The problem
In the listing below, locate the lines that hold "none" and copy them.
The input section start
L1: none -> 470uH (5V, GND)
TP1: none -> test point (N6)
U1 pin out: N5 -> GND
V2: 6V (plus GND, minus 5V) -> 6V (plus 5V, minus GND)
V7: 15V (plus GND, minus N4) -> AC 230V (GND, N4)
The input section end
The input section start
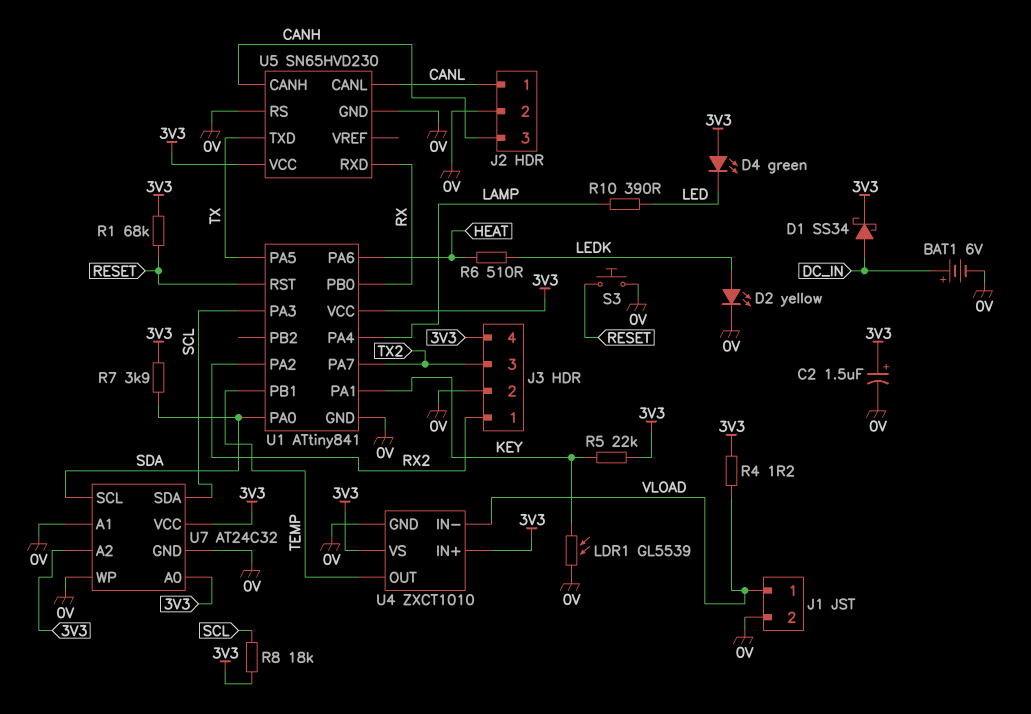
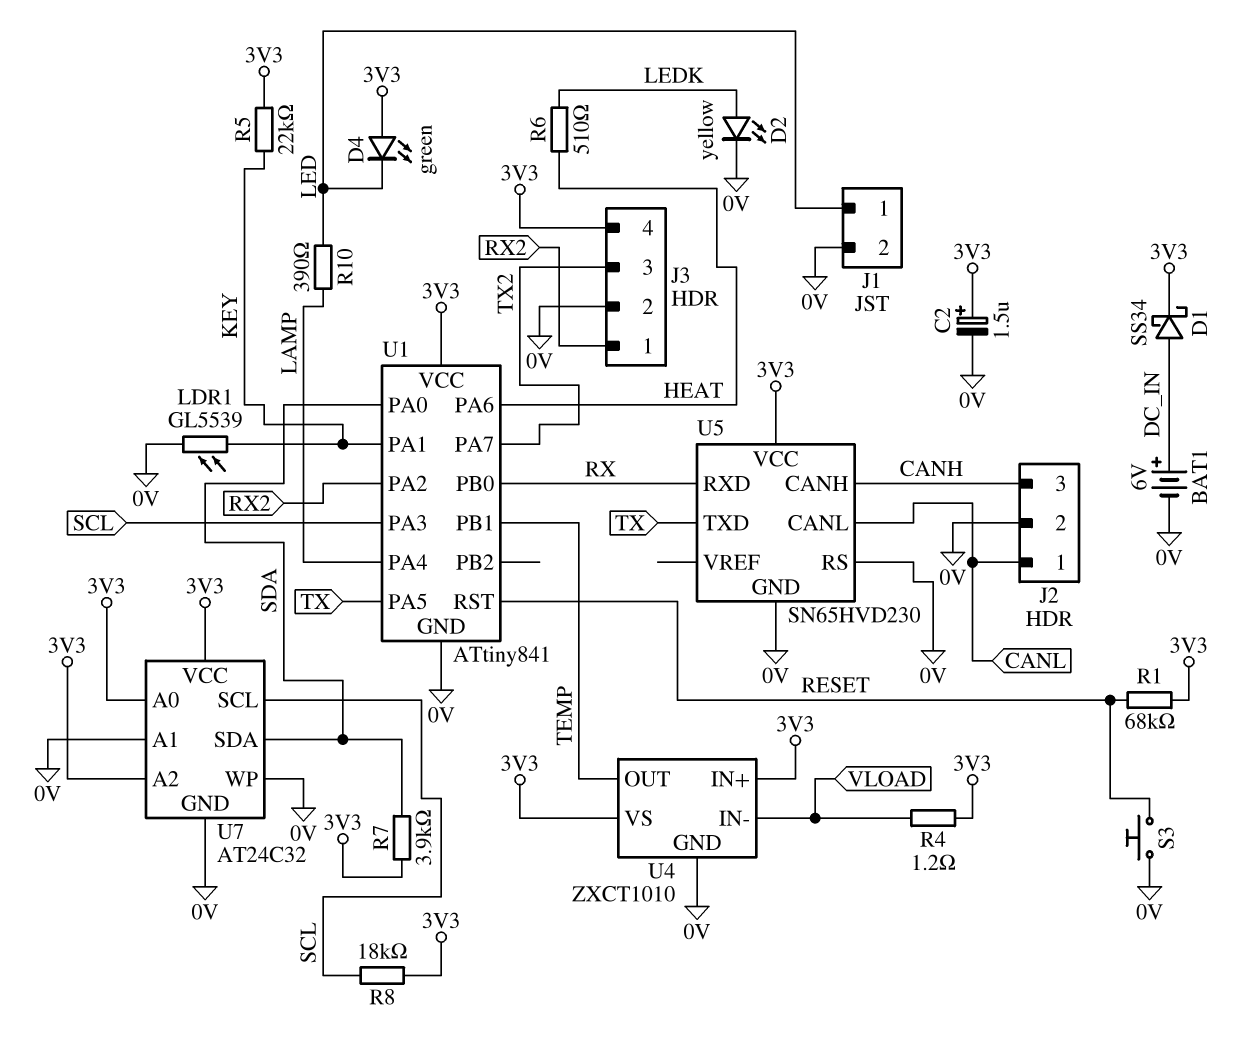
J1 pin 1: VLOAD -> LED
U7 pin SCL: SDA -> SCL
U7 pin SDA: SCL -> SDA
The input section end
Exercise result
L1: none -> 470uH (5V, GND)
TP1: none -> test point (N6)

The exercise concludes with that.